Short problem — Rewrite the records below with every "midpoint" changed to "center point", keeping everything else the same.

============================================================

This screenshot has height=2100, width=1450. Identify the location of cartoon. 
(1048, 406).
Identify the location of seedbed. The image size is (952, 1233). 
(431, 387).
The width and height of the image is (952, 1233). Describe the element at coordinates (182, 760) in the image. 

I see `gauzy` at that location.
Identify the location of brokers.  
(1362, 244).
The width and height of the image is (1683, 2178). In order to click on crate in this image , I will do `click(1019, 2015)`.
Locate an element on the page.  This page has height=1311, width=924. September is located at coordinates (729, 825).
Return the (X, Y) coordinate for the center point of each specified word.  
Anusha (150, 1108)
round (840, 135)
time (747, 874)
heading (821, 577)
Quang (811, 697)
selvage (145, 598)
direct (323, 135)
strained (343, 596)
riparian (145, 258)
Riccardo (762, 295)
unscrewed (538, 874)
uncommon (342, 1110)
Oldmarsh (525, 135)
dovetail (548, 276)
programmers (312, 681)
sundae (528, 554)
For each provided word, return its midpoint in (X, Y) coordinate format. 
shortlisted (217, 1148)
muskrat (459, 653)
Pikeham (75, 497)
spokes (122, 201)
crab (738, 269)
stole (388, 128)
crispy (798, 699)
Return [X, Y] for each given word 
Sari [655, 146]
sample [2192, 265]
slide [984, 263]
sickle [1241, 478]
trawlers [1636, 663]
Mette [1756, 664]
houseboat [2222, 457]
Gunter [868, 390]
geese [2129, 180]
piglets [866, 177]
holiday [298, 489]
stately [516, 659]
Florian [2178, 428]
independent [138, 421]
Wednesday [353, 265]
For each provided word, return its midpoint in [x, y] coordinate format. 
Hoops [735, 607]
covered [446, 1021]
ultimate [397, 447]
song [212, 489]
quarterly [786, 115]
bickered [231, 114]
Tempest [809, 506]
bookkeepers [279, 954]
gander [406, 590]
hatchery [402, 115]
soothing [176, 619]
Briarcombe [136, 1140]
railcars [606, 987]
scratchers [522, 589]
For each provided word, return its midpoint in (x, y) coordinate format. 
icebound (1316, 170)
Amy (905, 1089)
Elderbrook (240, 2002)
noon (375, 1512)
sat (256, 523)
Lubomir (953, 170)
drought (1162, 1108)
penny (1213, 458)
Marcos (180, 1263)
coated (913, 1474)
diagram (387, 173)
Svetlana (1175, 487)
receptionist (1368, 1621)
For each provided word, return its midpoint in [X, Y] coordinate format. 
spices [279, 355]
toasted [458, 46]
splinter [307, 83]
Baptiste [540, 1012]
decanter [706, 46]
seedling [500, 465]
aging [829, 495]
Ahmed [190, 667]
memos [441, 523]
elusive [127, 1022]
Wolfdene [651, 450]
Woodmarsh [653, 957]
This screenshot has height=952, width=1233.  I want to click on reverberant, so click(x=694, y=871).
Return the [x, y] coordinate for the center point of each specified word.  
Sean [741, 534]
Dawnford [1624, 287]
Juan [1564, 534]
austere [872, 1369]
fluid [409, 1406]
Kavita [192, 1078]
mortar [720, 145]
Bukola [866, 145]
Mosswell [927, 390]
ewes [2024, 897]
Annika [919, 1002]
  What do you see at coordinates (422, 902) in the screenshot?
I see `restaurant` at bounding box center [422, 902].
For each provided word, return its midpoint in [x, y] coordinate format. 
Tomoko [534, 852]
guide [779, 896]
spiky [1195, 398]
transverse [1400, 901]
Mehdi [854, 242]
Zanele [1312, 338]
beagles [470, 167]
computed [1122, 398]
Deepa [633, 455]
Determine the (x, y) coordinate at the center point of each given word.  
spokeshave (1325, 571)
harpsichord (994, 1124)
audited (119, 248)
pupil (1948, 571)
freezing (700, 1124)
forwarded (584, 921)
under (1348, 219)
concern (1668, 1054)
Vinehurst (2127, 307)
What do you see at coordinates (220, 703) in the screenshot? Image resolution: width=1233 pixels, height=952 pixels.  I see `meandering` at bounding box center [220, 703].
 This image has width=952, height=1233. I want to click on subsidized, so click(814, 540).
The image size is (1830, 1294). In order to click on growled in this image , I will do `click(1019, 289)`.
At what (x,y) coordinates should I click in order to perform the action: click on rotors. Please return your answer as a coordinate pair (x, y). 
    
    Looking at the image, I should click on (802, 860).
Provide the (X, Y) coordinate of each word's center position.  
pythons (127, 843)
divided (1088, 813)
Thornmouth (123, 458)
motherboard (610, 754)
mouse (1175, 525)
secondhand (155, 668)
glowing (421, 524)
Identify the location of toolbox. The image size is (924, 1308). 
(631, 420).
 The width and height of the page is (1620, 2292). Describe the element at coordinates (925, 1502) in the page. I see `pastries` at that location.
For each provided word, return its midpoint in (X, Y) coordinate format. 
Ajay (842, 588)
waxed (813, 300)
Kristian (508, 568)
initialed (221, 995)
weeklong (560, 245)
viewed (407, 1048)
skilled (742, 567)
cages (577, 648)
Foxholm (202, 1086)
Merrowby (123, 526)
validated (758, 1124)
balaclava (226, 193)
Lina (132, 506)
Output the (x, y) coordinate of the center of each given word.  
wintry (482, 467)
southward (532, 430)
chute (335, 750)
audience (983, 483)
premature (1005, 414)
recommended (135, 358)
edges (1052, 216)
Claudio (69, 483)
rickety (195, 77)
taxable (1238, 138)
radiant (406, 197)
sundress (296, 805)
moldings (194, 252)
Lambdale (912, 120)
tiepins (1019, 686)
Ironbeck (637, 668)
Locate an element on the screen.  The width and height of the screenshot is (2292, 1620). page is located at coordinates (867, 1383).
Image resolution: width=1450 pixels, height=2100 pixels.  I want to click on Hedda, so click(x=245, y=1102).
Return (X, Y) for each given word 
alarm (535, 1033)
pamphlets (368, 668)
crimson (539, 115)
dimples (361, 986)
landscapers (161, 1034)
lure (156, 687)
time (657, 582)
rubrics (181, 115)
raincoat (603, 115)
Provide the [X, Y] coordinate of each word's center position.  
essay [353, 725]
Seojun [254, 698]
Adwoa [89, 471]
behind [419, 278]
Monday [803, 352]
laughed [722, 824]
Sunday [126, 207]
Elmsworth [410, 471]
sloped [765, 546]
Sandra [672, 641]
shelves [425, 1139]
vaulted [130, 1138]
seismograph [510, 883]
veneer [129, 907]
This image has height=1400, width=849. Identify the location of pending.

============================================================

Result of this exercise —
This screenshot has height=2100, width=1450. Identify the location of cartoon. 
(1048, 406).
Identify the location of seedbed. The image size is (952, 1233). 
(431, 387).
The width and height of the image is (952, 1233). Describe the element at coordinates (182, 760) in the image. 

I see `gauzy` at that location.
Identify the location of brokers.  
(1362, 244).
The width and height of the image is (1683, 2178). In order to click on crate in this image , I will do `click(1019, 2015)`.
Locate an element on the page.  This page has height=1311, width=924. September is located at coordinates (729, 825).
Return the (X, Y) coordinate for the center point of each specified word.  
Anusha (150, 1108)
round (840, 135)
time (747, 874)
heading (821, 577)
Quang (811, 697)
selvage (145, 598)
direct (323, 135)
strained (343, 596)
riparian (145, 258)
Riccardo (762, 295)
unscrewed (538, 874)
uncommon (342, 1110)
Oldmarsh (525, 135)
dovetail (548, 276)
programmers (312, 681)
sundae (528, 554)
For each provided word, return its center point in (X, Y) coordinate format. 
shortlisted (217, 1148)
muskrat (459, 653)
Pikeham (75, 497)
spokes (122, 201)
crab (738, 269)
stole (388, 128)
crispy (798, 699)
Return [X, Y] for each given word 
Sari [655, 146]
sample [2192, 265]
slide [984, 263]
sickle [1241, 478]
trawlers [1636, 663]
Mette [1756, 664]
houseboat [2222, 457]
Gunter [868, 390]
geese [2129, 180]
piglets [866, 177]
holiday [298, 489]
stately [516, 659]
Florian [2178, 428]
independent [138, 421]
Wednesday [353, 265]
For each provided word, return its center point in [x, y] coordinate format. 
Hoops [735, 607]
covered [446, 1021]
ultimate [397, 447]
song [212, 489]
quarterly [786, 115]
bickered [231, 114]
Tempest [809, 506]
bookkeepers [279, 954]
gander [406, 590]
hatchery [402, 115]
soothing [176, 619]
Briarcombe [136, 1140]
railcars [606, 987]
scratchers [522, 589]
For each provided word, return its center point in (x, y) coordinate format. 
icebound (1316, 170)
Amy (905, 1089)
Elderbrook (240, 2002)
noon (375, 1512)
sat (256, 523)
Lubomir (953, 170)
drought (1162, 1108)
penny (1213, 458)
Marcos (180, 1263)
coated (913, 1474)
diagram (387, 173)
Svetlana (1175, 487)
receptionist (1368, 1621)
For each provided word, return its center point in [X, Y] coordinate format. 
spices [279, 355]
toasted [458, 46]
splinter [307, 83]
Baptiste [540, 1012]
decanter [706, 46]
seedling [500, 465]
aging [829, 495]
Ahmed [190, 667]
memos [441, 523]
elusive [127, 1022]
Wolfdene [651, 450]
Woodmarsh [653, 957]
This screenshot has height=952, width=1233.  I want to click on reverberant, so click(x=694, y=871).
Return the [x, y] coordinate for the center point of each specified word.  
Sean [741, 534]
Dawnford [1624, 287]
Juan [1564, 534]
austere [872, 1369]
fluid [409, 1406]
Kavita [192, 1078]
mortar [720, 145]
Bukola [866, 145]
Mosswell [927, 390]
ewes [2024, 897]
Annika [919, 1002]
  What do you see at coordinates (422, 902) in the screenshot?
I see `restaurant` at bounding box center [422, 902].
For each provided word, return its center point in [x, y] coordinate format. 
Tomoko [534, 852]
guide [779, 896]
spiky [1195, 398]
transverse [1400, 901]
Mehdi [854, 242]
Zanele [1312, 338]
beagles [470, 167]
computed [1122, 398]
Deepa [633, 455]
Determine the (x, y) coordinate at the center point of each given word.  
spokeshave (1325, 571)
harpsichord (994, 1124)
audited (119, 248)
pupil (1948, 571)
freezing (700, 1124)
forwarded (584, 921)
under (1348, 219)
concern (1668, 1054)
Vinehurst (2127, 307)
What do you see at coordinates (220, 703) in the screenshot? Image resolution: width=1233 pixels, height=952 pixels.  I see `meandering` at bounding box center [220, 703].
 This image has width=952, height=1233. I want to click on subsidized, so click(814, 540).
The image size is (1830, 1294). In order to click on growled in this image , I will do `click(1019, 289)`.
At what (x,y) coordinates should I click in order to perform the action: click on rotors. Please return your answer as a coordinate pair (x, y). 
    
    Looking at the image, I should click on (802, 860).
Provide the (X, Y) coordinate of each word's center position.  
pythons (127, 843)
divided (1088, 813)
Thornmouth (123, 458)
motherboard (610, 754)
mouse (1175, 525)
secondhand (155, 668)
glowing (421, 524)
Identify the location of toolbox. The image size is (924, 1308). 
(631, 420).
 The width and height of the page is (1620, 2292). Describe the element at coordinates (925, 1502) in the page. I see `pastries` at that location.
For each provided word, return its center point in (X, Y) coordinate format. 
Ajay (842, 588)
waxed (813, 300)
Kristian (508, 568)
initialed (221, 995)
weeklong (560, 245)
viewed (407, 1048)
skilled (742, 567)
cages (577, 648)
Foxholm (202, 1086)
Merrowby (123, 526)
validated (758, 1124)
balaclava (226, 193)
Lina (132, 506)
Output the (x, y) coordinate of the center of each given word.  
wintry (482, 467)
southward (532, 430)
chute (335, 750)
audience (983, 483)
premature (1005, 414)
recommended (135, 358)
edges (1052, 216)
Claudio (69, 483)
rickety (195, 77)
taxable (1238, 138)
radiant (406, 197)
sundress (296, 805)
moldings (194, 252)
Lambdale (912, 120)
tiepins (1019, 686)
Ironbeck (637, 668)
Locate an element on the screen.  The width and height of the screenshot is (2292, 1620). page is located at coordinates (867, 1383).
Image resolution: width=1450 pixels, height=2100 pixels.  I want to click on Hedda, so click(x=245, y=1102).
Return (X, Y) for each given word 
alarm (535, 1033)
pamphlets (368, 668)
crimson (539, 115)
dimples (361, 986)
landscapers (161, 1034)
lure (156, 687)
time (657, 582)
rubrics (181, 115)
raincoat (603, 115)
Provide the [X, Y] coordinate of each word's center position.  
essay [353, 725]
Seojun [254, 698]
Adwoa [89, 471]
behind [419, 278]
Monday [803, 352]
laughed [722, 824]
Sunday [126, 207]
Elmsworth [410, 471]
sloped [765, 546]
Sandra [672, 641]
shelves [425, 1139]
vaulted [130, 1138]
seismograph [510, 883]
veneer [129, 907]
This image has height=1400, width=849. Identify the location of pending.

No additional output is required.